_DIRECTIONS FOR THIS TASK_.
Below are entries. Reproduce exactly the lines between the line holding "BZ2: buzzer (plus" and the line holding "Q1: NPN 2N2222", inclusive, and only those.

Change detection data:
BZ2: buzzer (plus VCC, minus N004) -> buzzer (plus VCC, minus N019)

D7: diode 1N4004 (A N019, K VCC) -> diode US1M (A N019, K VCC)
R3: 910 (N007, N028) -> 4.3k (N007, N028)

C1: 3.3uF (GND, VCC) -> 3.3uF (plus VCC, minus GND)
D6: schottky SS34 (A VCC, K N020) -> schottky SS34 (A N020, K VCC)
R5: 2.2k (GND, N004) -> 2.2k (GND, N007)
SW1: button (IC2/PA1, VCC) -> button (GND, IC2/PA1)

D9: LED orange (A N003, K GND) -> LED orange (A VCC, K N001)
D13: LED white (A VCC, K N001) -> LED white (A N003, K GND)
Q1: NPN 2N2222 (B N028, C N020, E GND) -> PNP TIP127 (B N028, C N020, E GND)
* * *
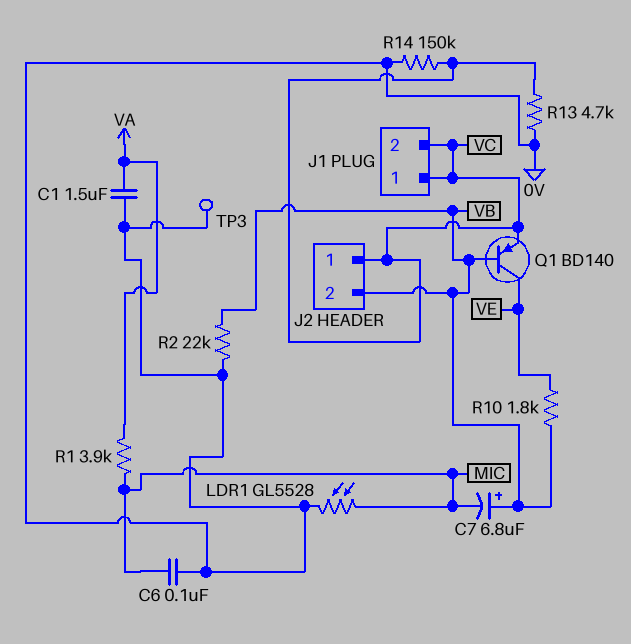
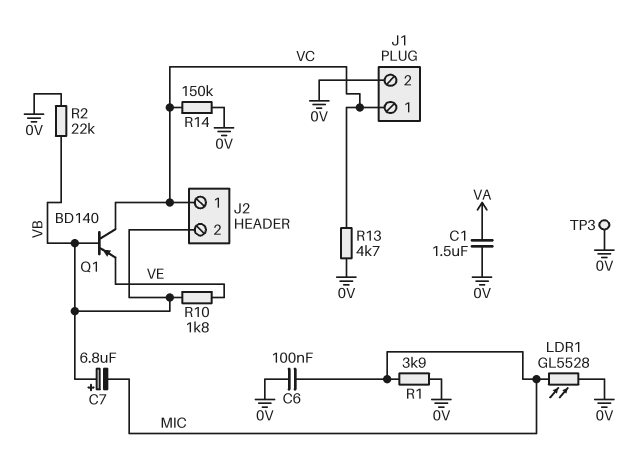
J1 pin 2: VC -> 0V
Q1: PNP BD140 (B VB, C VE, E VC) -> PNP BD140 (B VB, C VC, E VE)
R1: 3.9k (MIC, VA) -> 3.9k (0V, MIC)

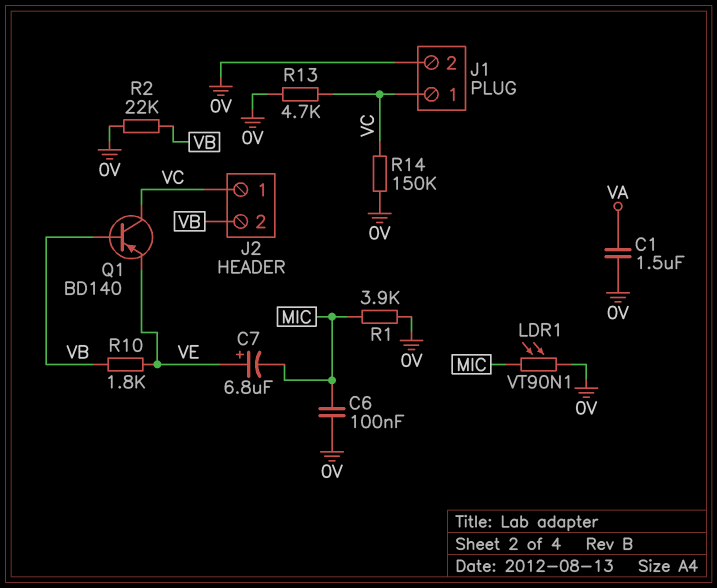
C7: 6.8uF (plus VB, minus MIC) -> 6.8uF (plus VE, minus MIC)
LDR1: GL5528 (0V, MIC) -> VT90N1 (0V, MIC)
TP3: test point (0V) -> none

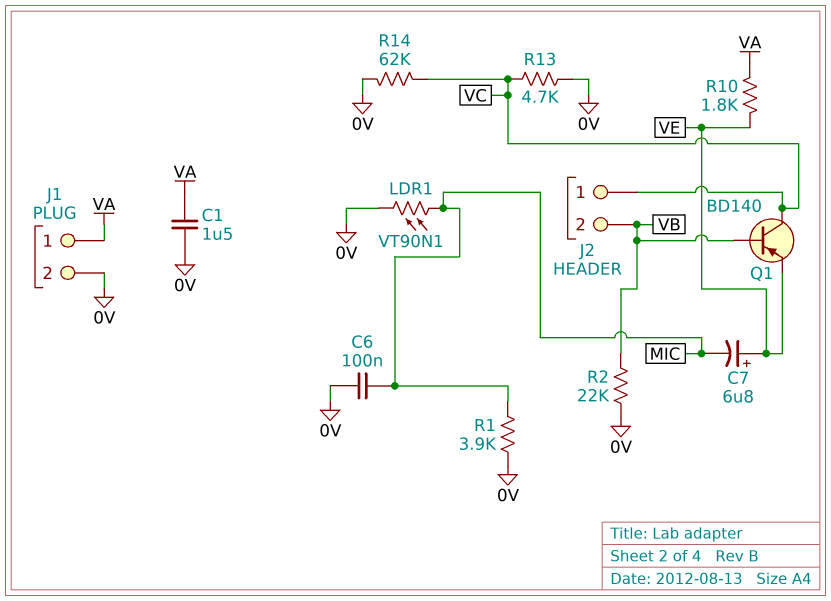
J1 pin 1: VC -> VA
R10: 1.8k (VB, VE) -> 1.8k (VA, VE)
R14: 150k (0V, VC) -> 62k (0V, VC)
--
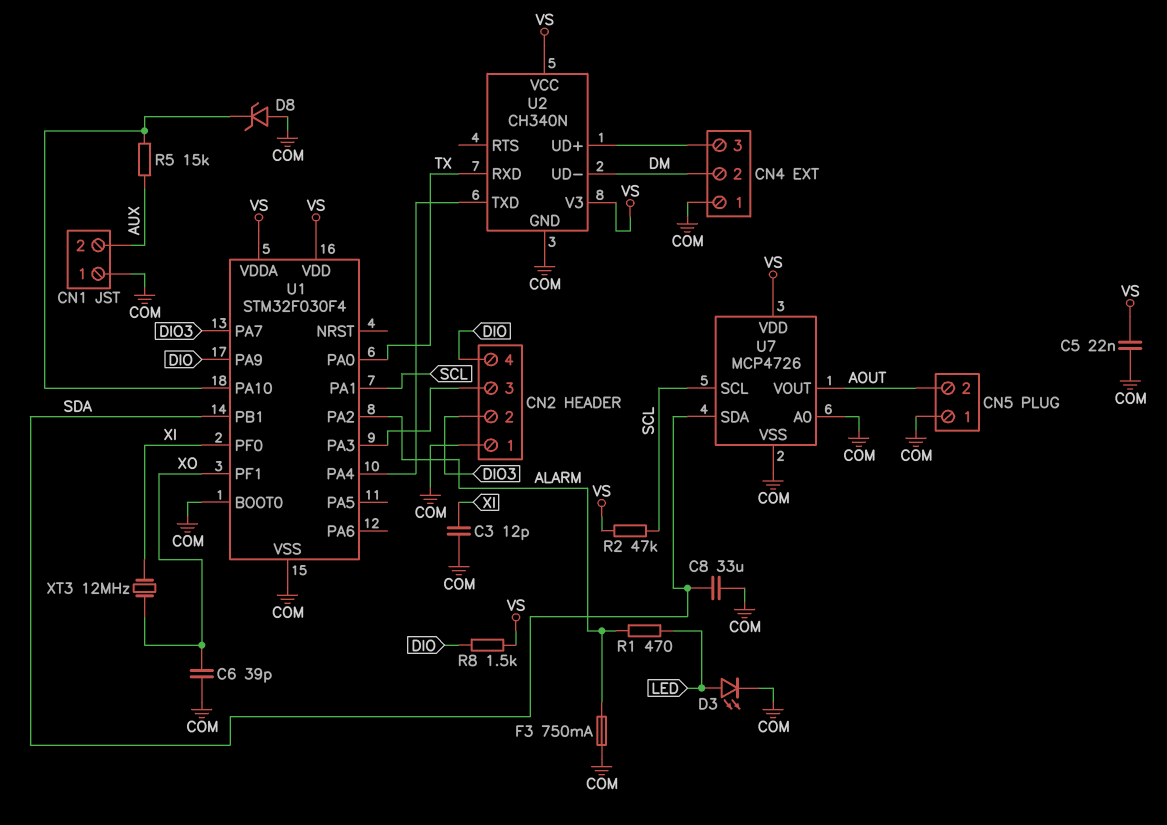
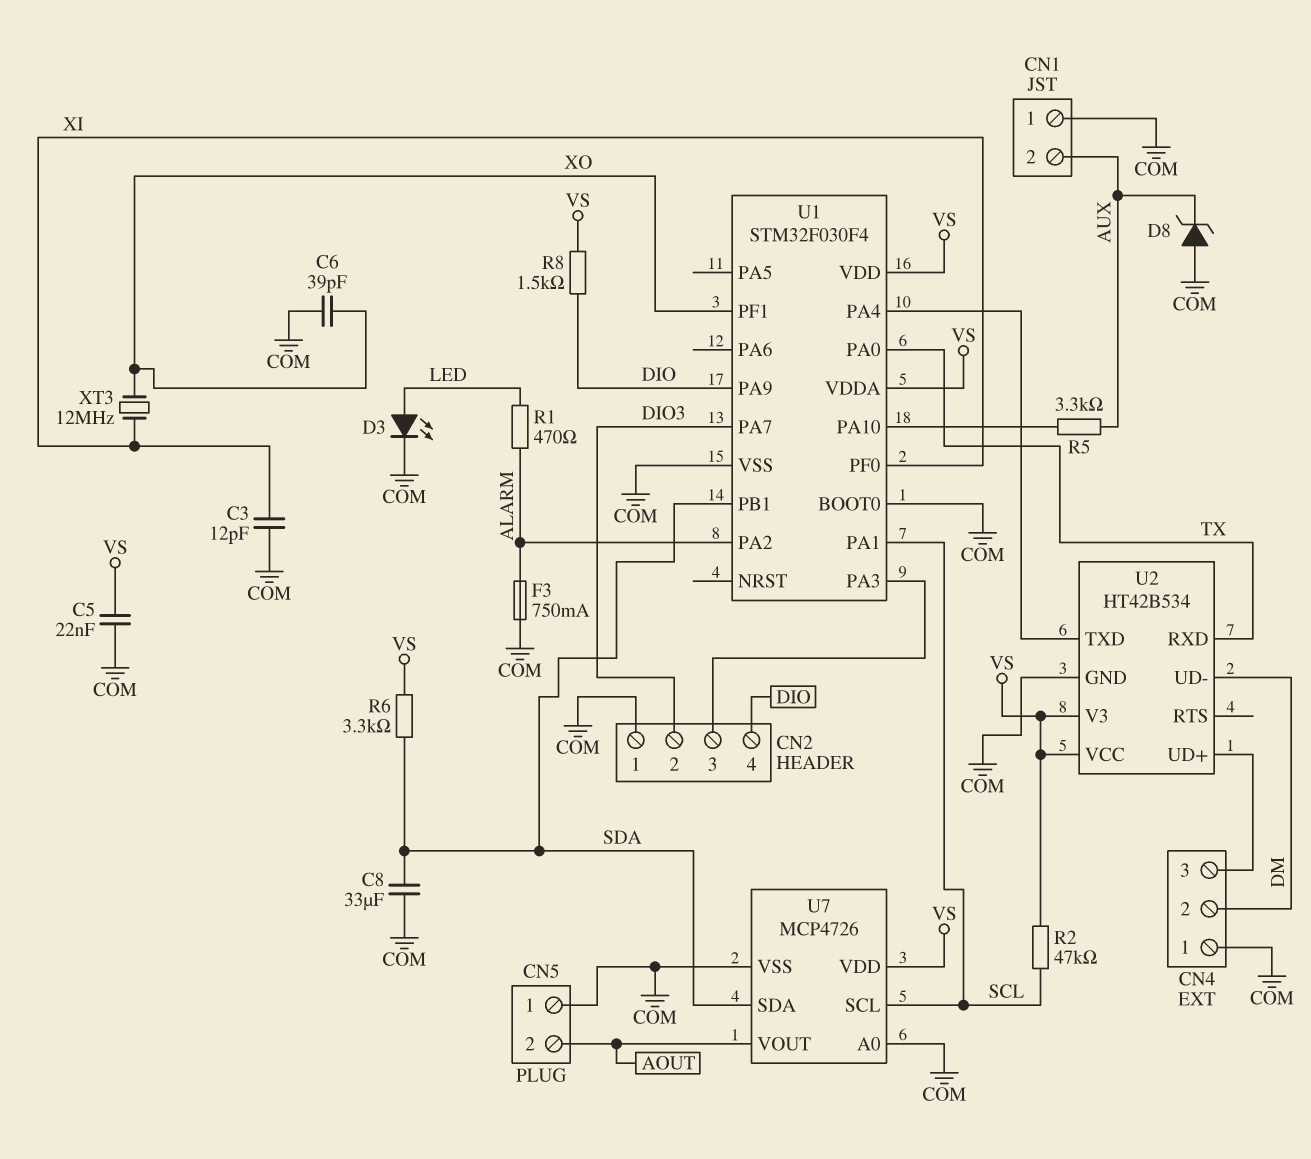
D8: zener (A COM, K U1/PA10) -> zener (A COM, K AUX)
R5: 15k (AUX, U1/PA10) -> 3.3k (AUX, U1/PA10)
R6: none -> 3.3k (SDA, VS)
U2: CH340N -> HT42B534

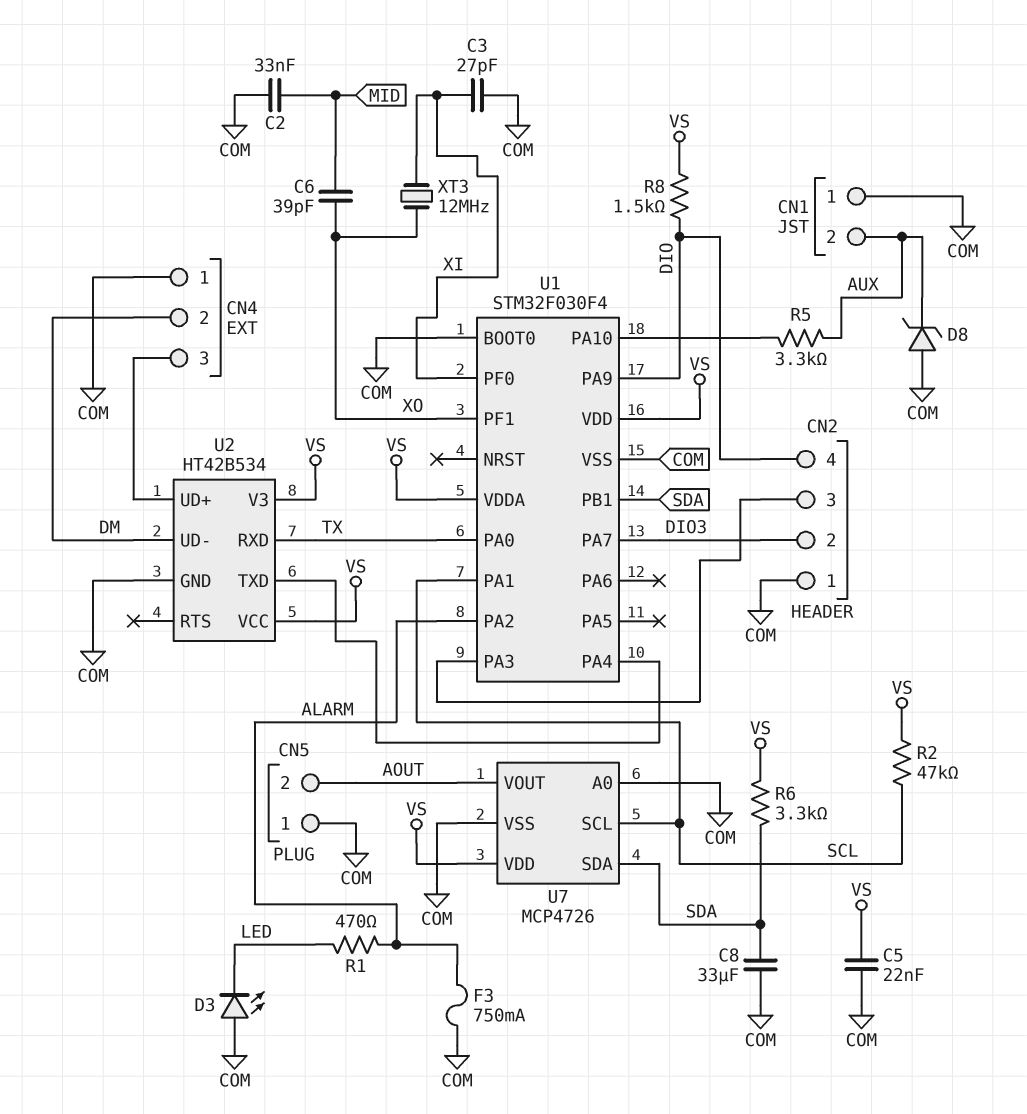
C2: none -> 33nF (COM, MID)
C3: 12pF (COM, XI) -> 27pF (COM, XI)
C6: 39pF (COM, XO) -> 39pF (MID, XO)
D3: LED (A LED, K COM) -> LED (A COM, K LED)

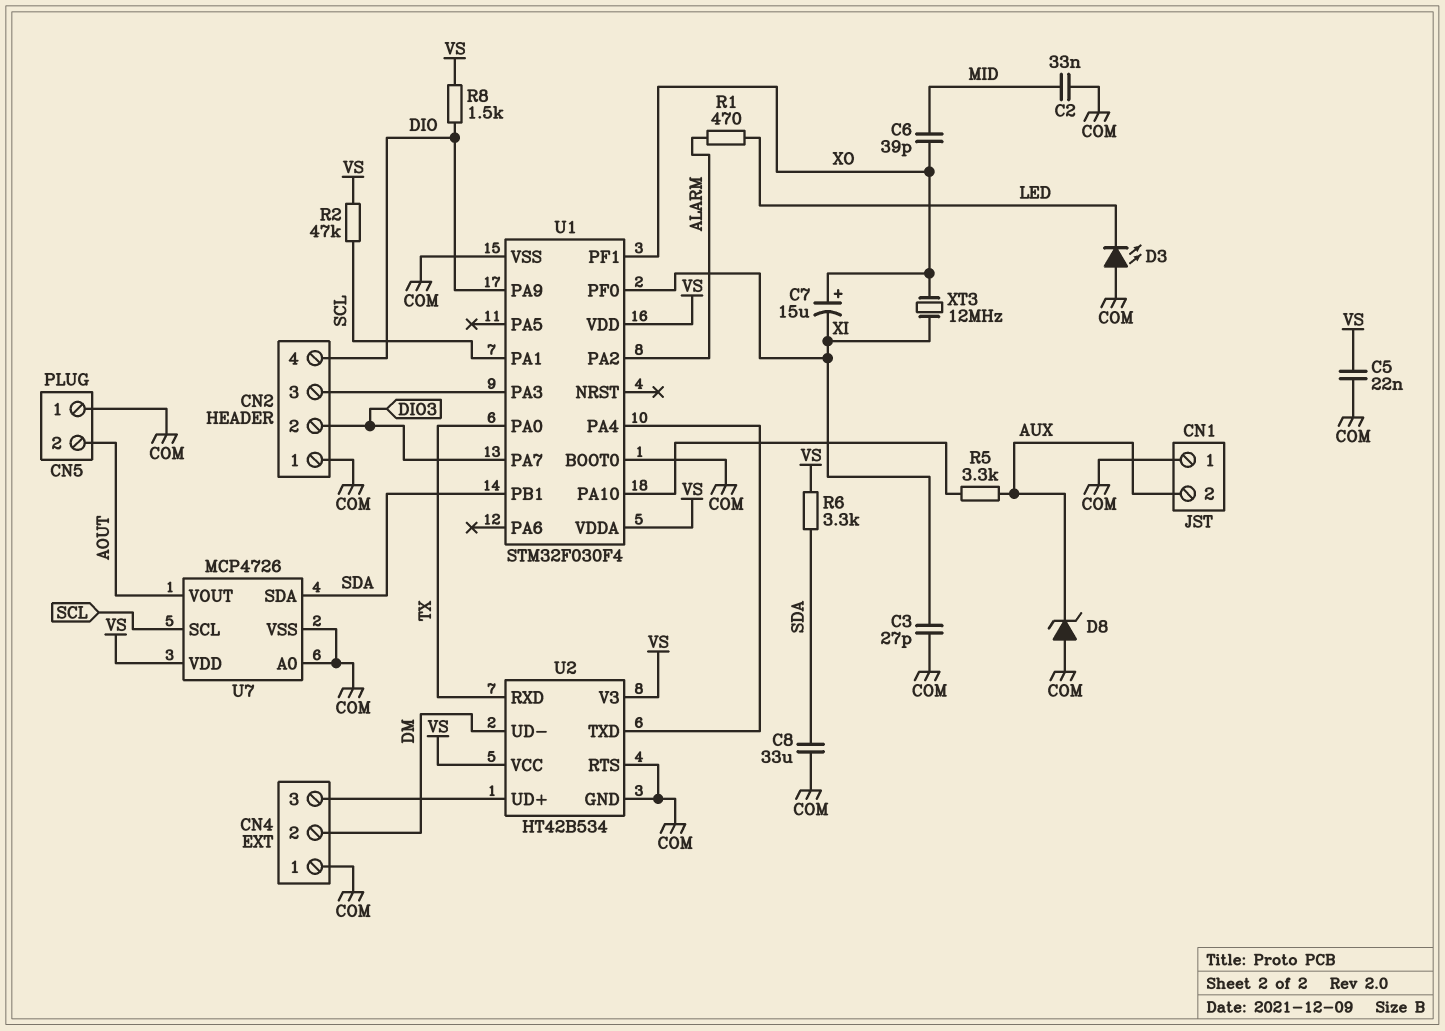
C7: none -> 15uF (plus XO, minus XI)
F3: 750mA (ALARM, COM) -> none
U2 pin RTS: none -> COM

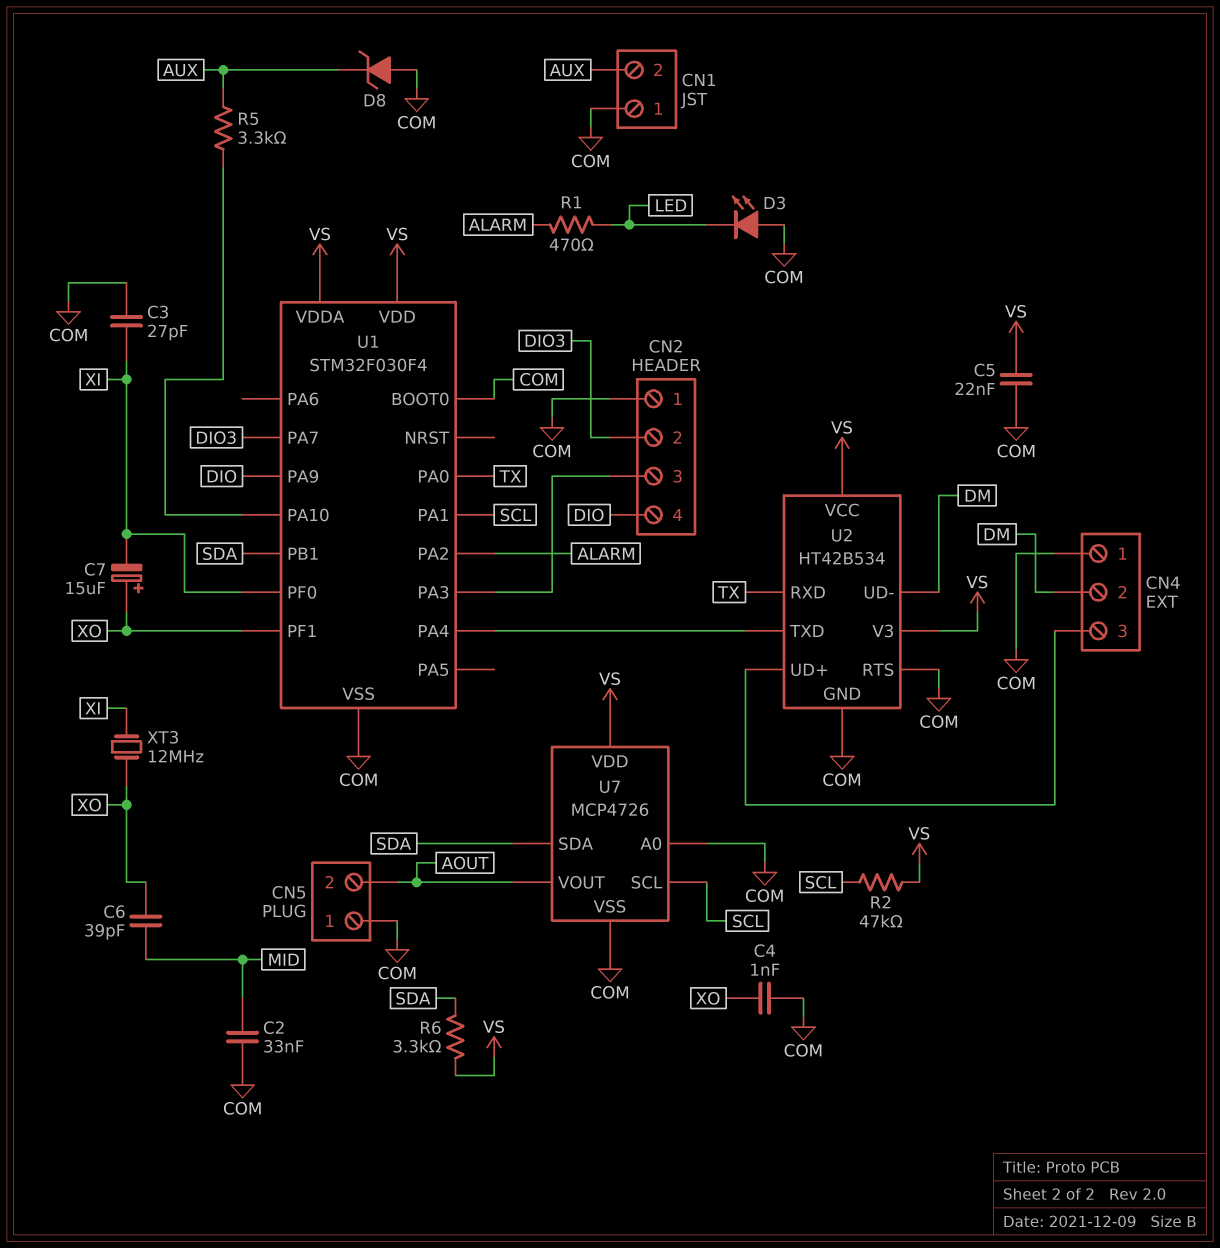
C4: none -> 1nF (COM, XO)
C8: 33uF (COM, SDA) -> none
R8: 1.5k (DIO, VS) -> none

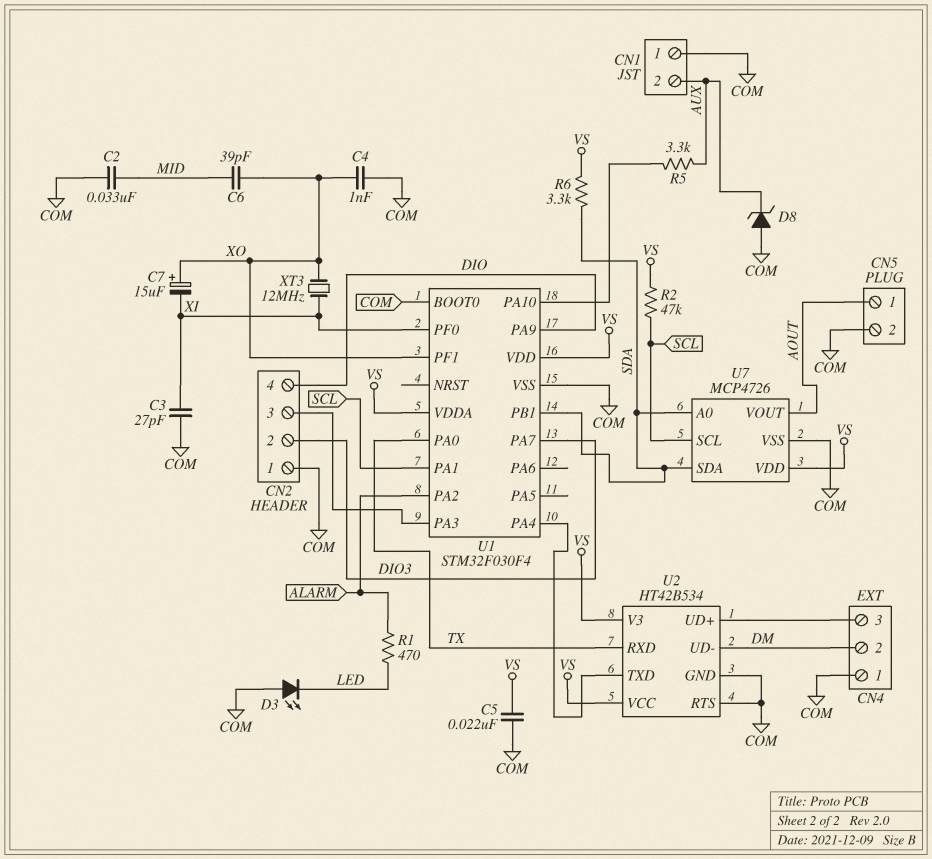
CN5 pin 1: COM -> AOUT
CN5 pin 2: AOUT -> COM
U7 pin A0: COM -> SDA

_EXERCISE RESULT_.
BZ2: buzzer (plus VCC, minus N004) -> buzzer (plus VCC, minus N019)

D7: diode 1N4004 (A N019, K VCC) -> diode US1M (A N019, K VCC)
R3: 910 (N007, N028) -> 4.3k (N007, N028)

C1: 3.3uF (GND, VCC) -> 3.3uF (plus VCC, minus GND)
D6: schottky SS34 (A VCC, K N020) -> schottky SS34 (A N020, K VCC)
R5: 2.2k (GND, N004) -> 2.2k (GND, N007)
SW1: button (IC2/PA1, VCC) -> button (GND, IC2/PA1)

D9: LED orange (A N003, K GND) -> LED orange (A VCC, K N001)
D13: LED white (A VCC, K N001) -> LED white (A N003, K GND)
Q1: NPN 2N2222 (B N028, C N020, E GND) -> PNP TIP127 (B N028, C N020, E GND)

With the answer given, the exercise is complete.